EXERCISE DIRECTIONS: Find all the lines in the material below with the word "black", and copy them.

INFORMATION PROVIDED:
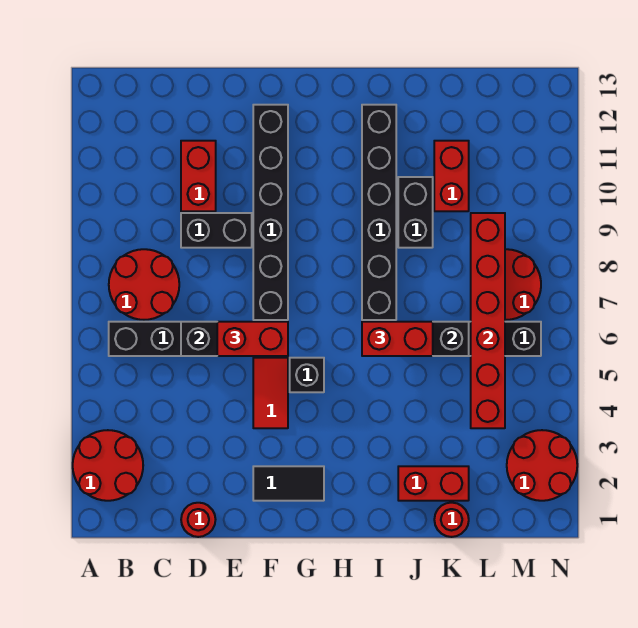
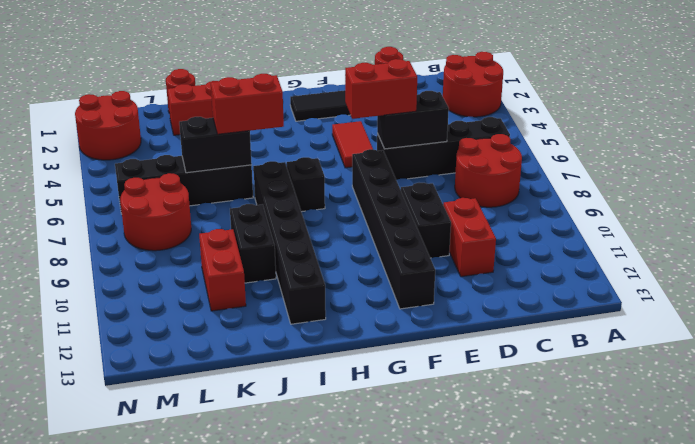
black brick D9:E9 level 1 -> black brick E9:E10 level 1
black brick G5 level 1 -> black brick H7 level 1
red brick L4:L9 level 2 -> none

ANSWER FOR THE TASK:
black brick D9:E9 level 1 -> black brick E9:E10 level 1
black brick G5 level 1 -> black brick H7 level 1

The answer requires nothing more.